[Data entries]
-.-.-
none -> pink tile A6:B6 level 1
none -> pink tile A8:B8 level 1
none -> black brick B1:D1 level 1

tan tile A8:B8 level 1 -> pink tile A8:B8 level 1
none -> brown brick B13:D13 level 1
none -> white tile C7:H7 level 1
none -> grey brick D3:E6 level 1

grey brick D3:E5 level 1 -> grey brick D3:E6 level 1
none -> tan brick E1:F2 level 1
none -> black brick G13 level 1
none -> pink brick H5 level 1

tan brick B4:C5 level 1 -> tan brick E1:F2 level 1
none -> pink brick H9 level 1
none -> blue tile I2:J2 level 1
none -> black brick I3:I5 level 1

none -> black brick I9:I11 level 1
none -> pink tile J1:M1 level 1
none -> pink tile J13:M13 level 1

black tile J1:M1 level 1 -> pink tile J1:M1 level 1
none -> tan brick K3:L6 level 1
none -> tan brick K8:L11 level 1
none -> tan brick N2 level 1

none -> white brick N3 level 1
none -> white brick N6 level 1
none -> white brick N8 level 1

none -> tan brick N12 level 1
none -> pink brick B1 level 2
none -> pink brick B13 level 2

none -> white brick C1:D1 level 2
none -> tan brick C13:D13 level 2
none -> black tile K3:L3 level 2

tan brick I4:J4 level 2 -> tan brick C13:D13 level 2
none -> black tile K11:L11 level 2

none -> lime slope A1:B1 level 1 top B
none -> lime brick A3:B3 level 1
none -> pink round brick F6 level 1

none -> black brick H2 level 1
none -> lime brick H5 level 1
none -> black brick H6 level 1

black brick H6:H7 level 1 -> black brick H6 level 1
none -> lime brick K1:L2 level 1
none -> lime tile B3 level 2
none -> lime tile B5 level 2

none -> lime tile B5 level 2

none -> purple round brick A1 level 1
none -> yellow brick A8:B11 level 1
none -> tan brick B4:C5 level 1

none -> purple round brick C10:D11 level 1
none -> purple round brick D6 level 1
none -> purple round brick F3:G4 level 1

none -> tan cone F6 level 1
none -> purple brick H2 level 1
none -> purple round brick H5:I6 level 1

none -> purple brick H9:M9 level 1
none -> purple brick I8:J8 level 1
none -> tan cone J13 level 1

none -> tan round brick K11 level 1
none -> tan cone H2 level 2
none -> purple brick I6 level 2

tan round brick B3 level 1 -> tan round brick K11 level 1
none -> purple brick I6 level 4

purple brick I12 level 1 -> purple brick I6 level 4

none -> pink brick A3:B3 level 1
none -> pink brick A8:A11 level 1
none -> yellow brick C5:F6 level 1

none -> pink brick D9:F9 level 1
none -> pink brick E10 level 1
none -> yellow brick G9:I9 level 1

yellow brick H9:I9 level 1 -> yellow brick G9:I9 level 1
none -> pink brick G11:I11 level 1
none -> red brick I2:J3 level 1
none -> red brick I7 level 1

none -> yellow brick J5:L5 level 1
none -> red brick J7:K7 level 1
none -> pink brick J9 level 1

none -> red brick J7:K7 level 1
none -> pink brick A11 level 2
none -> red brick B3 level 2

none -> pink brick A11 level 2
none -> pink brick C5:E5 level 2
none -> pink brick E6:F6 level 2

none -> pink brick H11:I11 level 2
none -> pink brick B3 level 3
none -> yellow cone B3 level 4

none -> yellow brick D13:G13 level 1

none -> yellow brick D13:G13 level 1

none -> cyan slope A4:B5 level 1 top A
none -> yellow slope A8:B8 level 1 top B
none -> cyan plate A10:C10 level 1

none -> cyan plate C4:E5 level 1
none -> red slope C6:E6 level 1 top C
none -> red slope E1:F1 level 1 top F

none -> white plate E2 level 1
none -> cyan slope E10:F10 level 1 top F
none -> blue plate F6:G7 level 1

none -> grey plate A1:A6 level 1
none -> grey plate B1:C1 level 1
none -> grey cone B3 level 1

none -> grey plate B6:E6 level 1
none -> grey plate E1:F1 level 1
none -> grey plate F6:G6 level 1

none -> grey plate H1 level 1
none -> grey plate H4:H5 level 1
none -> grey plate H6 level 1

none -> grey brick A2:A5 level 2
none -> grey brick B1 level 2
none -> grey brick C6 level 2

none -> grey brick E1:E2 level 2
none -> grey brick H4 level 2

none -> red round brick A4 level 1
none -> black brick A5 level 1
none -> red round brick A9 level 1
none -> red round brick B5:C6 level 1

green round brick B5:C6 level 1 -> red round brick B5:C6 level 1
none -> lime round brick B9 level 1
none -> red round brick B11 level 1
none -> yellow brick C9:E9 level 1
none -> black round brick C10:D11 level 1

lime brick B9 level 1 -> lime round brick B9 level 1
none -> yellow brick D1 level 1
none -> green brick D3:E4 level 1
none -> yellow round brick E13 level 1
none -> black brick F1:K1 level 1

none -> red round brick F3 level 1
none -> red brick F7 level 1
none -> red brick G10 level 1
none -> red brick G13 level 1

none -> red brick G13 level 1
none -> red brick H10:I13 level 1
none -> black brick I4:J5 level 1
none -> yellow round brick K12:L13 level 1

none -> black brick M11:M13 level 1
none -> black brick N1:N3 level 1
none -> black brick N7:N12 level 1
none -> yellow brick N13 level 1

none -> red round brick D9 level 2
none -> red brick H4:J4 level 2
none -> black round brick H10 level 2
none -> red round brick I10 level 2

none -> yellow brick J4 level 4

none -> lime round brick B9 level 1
-.-.-
> WHAT YOU ARE ASKED TO DO:
From the data above, output only the lines between the line containing "none -> green brick D3:E4 level 1" and the line containing "none -> black brick I4:J5 level 1", inclusive, exactly as written.

> TASK SOLUTION:
none -> green brick D3:E4 level 1
none -> yellow round brick E13 level 1
none -> black brick F1:K1 level 1

none -> red round brick F3 level 1
none -> red brick F7 level 1
none -> red brick G10 level 1
none -> red brick G13 level 1

none -> red brick G13 level 1
none -> red brick H10:I13 level 1
none -> black brick I4:J5 level 1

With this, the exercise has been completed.